• _The problem_: In the records below, repeat exactly the lines between the line holding "(356, 231) = (281, 195): green" and the line holding "(762, 422) = (615, 130): black", inclusive, and drop the pictures.

• _Given data_:

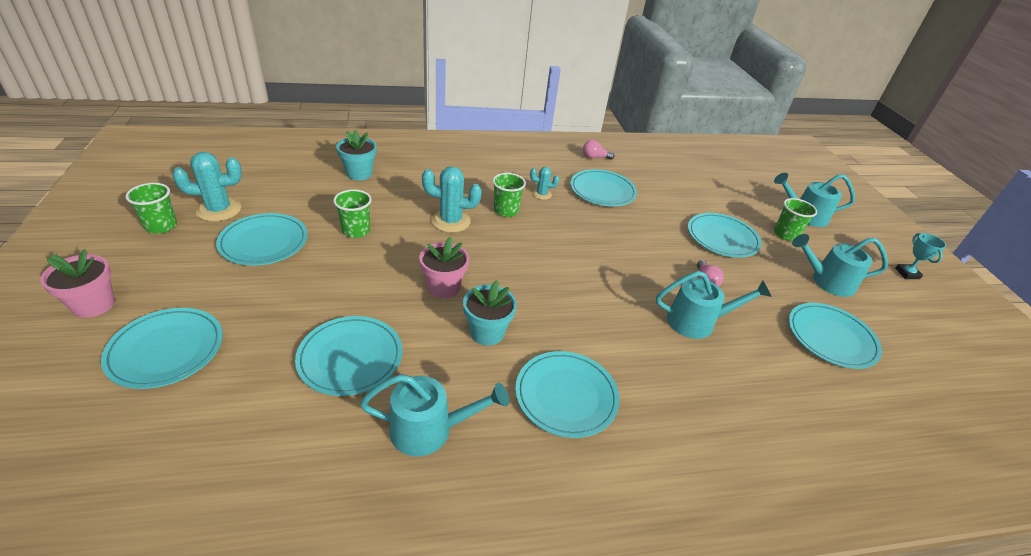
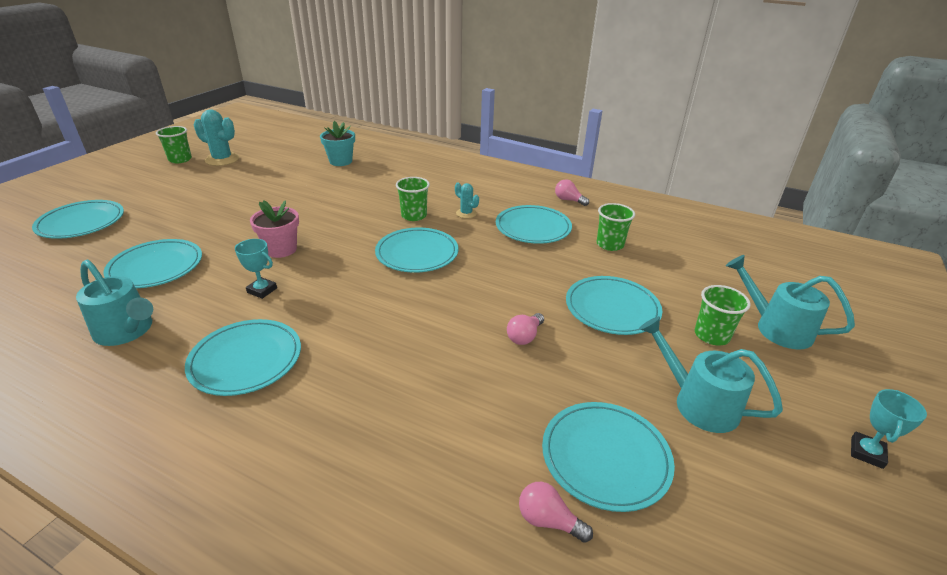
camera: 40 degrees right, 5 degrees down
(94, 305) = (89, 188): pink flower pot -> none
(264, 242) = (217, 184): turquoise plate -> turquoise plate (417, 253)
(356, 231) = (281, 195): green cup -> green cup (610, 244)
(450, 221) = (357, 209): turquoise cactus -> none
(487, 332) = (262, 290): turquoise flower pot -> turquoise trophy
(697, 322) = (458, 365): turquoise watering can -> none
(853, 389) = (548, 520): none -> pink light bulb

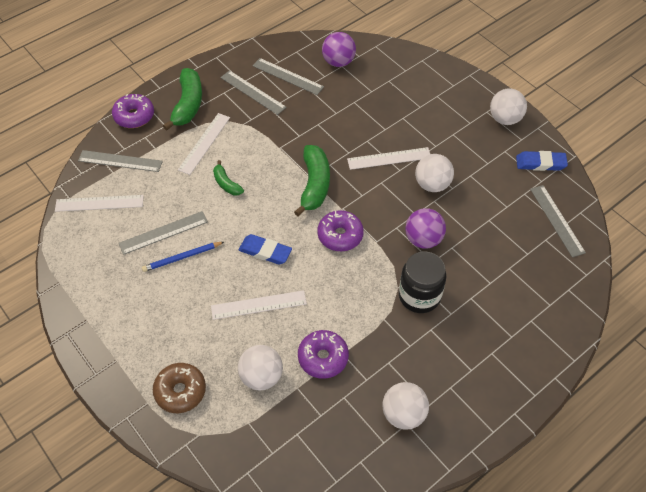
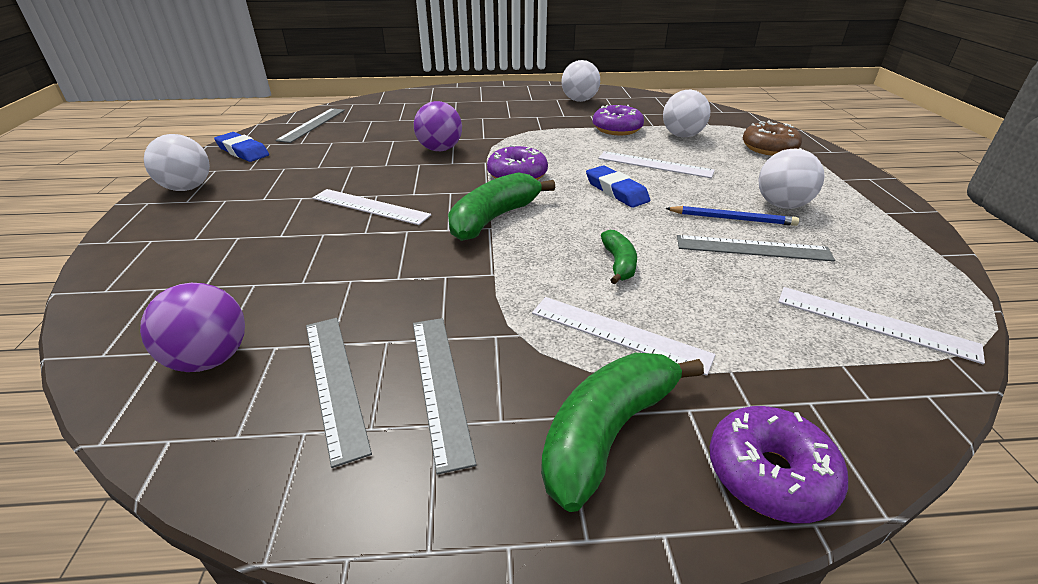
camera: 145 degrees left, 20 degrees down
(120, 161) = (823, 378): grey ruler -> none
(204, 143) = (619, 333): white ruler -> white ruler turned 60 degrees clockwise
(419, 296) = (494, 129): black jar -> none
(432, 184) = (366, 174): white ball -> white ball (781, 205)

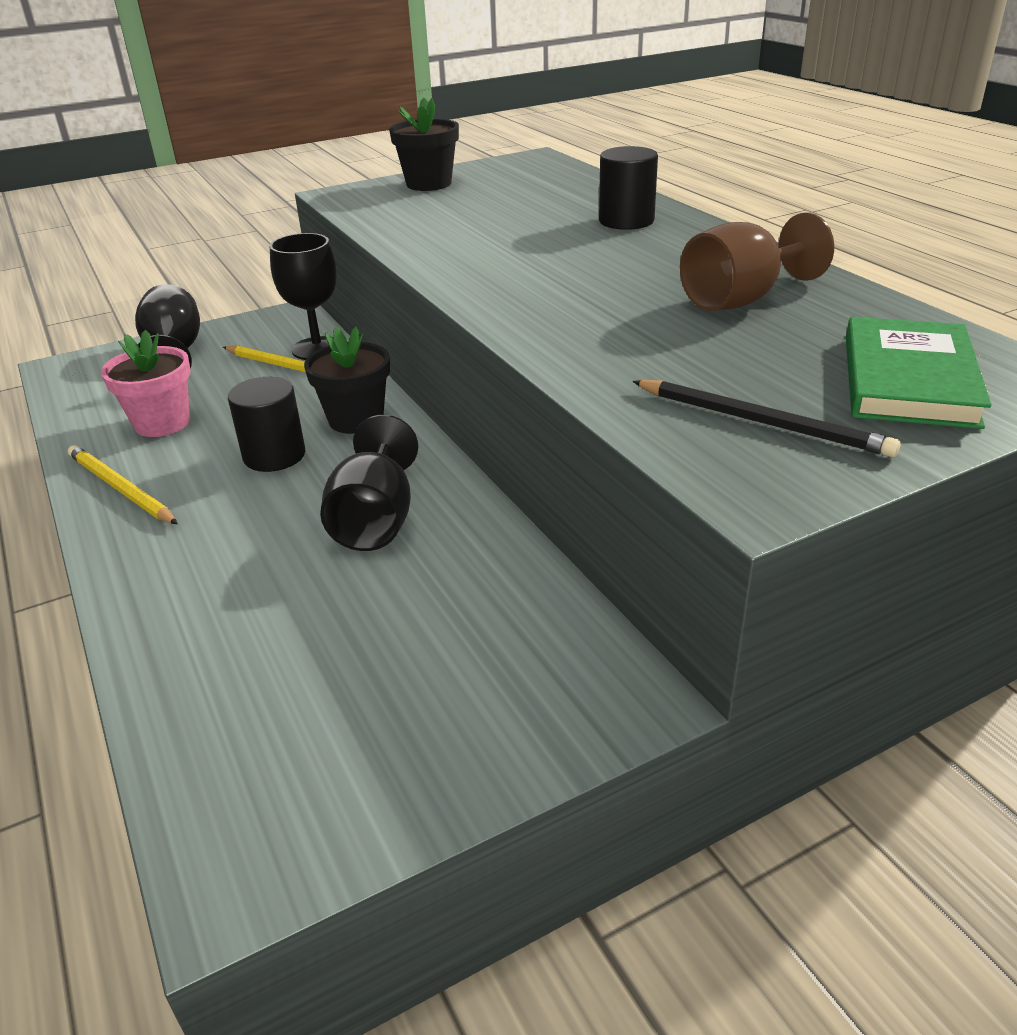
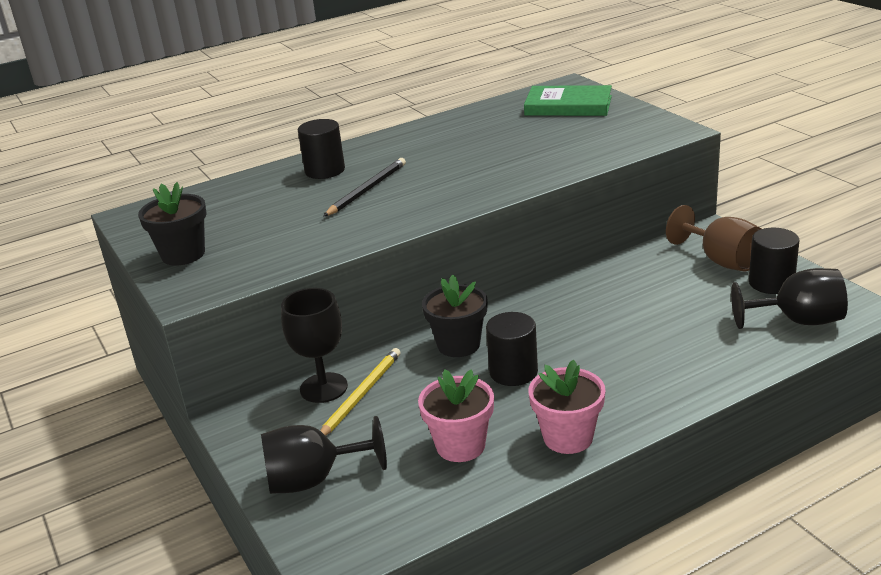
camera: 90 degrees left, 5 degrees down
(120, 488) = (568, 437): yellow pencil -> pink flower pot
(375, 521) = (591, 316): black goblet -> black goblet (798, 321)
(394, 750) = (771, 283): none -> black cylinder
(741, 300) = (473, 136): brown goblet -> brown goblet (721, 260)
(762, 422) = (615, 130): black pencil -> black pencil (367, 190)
...
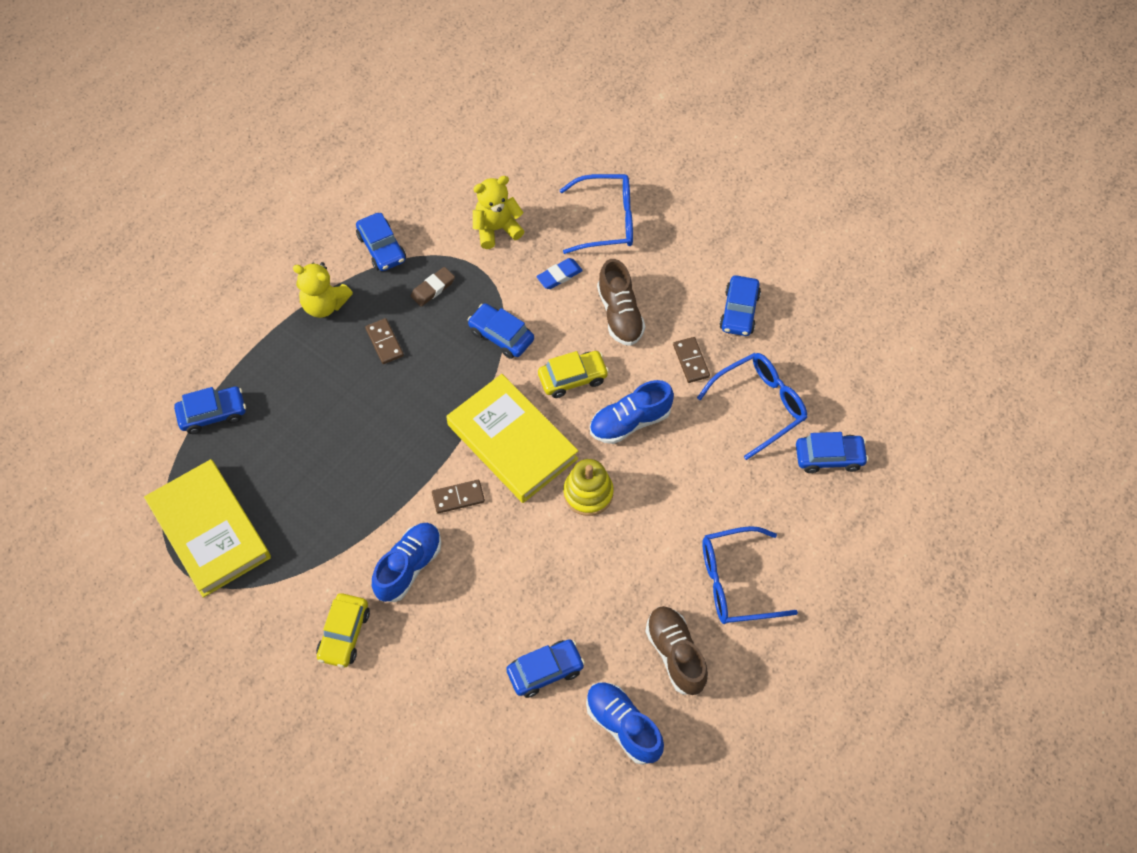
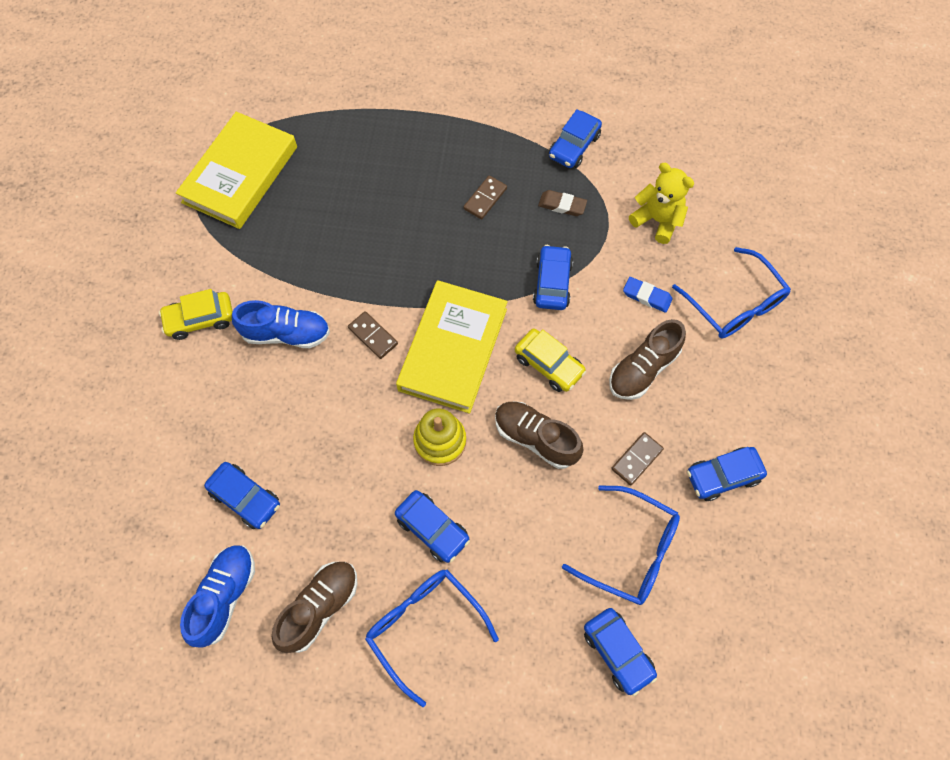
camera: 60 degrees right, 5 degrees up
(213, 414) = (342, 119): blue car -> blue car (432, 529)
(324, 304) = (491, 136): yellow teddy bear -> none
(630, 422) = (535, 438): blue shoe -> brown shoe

• _Answer for the task_:
(356, 231) = (281, 195): green cup -> green cup (610, 244)
(450, 221) = (357, 209): turquoise cactus -> none
(487, 332) = (262, 290): turquoise flower pot -> turquoise trophy
(697, 322) = (458, 365): turquoise watering can -> none
(853, 389) = (548, 520): none -> pink light bulb

camera: 145 degrees left, 20 degrees down
(120, 161) = (823, 378): grey ruler -> none
(204, 143) = (619, 333): white ruler -> white ruler turned 60 degrees clockwise
(419, 296) = (494, 129): black jar -> none
(432, 184) = (366, 174): white ball -> white ball (781, 205)

camera: 90 degrees left, 5 degrees down
(120, 488) = (568, 437): yellow pencil -> pink flower pot
(375, 521) = (591, 316): black goblet -> black goblet (798, 321)
(394, 750) = (771, 283): none -> black cylinder
(741, 300) = (473, 136): brown goblet -> brown goblet (721, 260)
(762, 422) = (615, 130): black pencil -> black pencil (367, 190)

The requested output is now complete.